[Before-and-after change data]
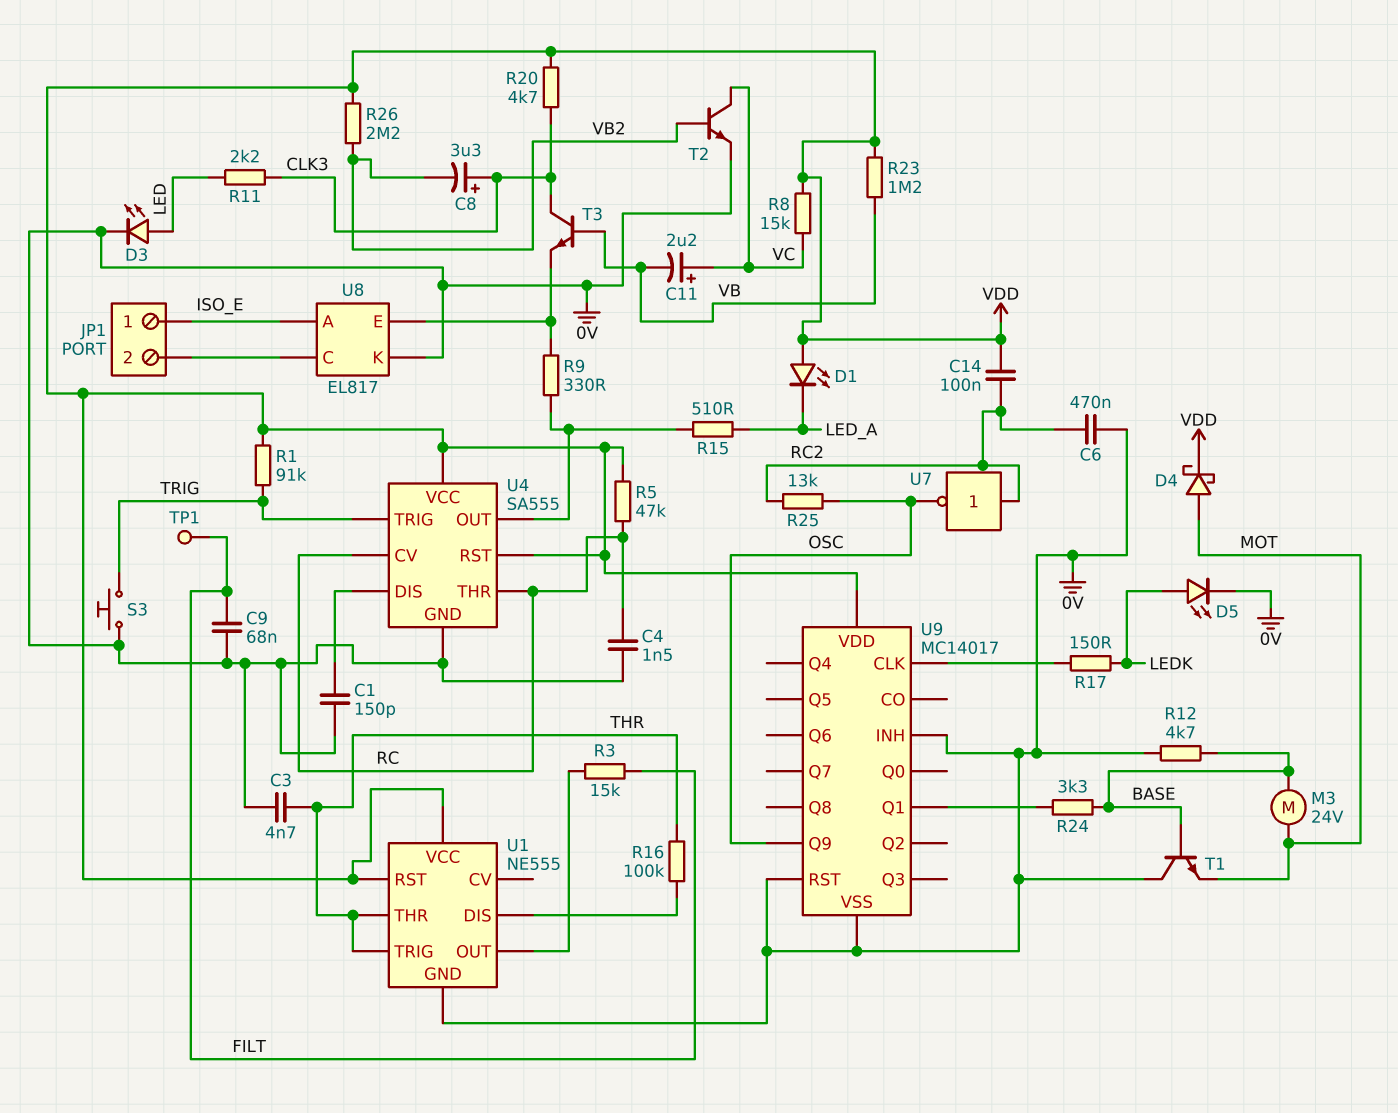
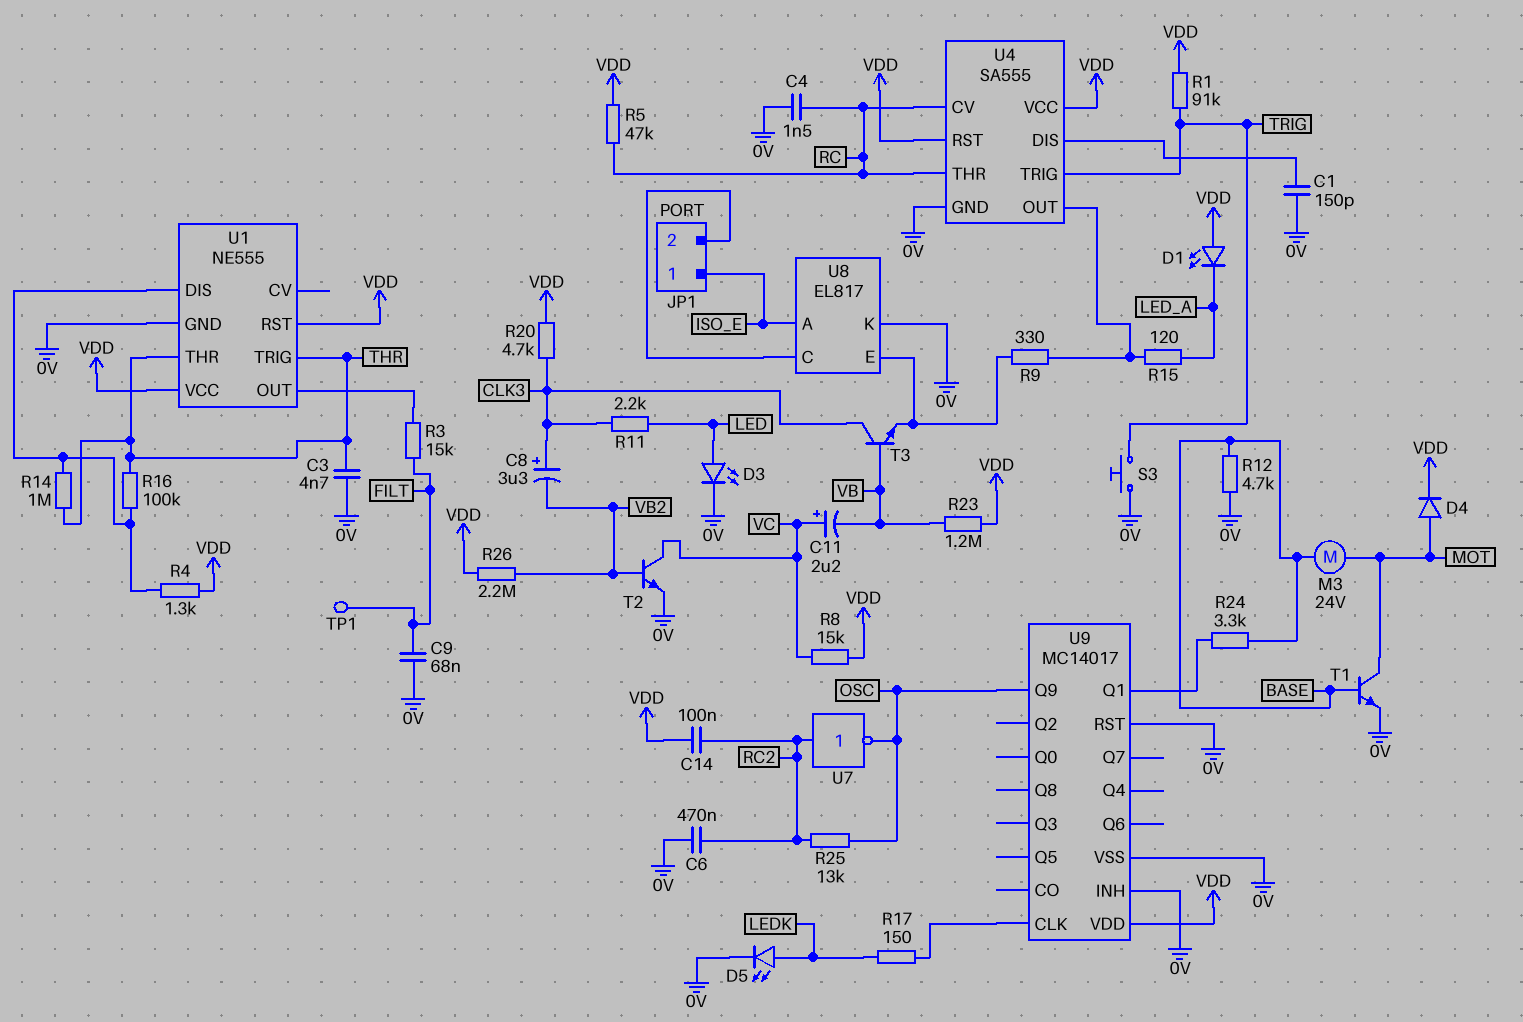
D4: schottky (A MOT, K VDD) -> diode (A MOT, K VDD)
R4: none -> 1.3k (U1/DIS, VDD)
R14: none -> 1M (THR, U1/DIS)
R15: 510 (LED_A, U4/OUT) -> 120 (LED_A, U4/OUT)
T1: NPN (B BASE, C 0V, E MOT) -> NPN (B BASE, C MOT, E 0V)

● **Work instructions**
Could you find every line in the records above that contains the word "none" and copy it?

● **Your solution**
R4: none -> 1.3k (U1/DIS, VDD)
R14: none -> 1M (THR, U1/DIS)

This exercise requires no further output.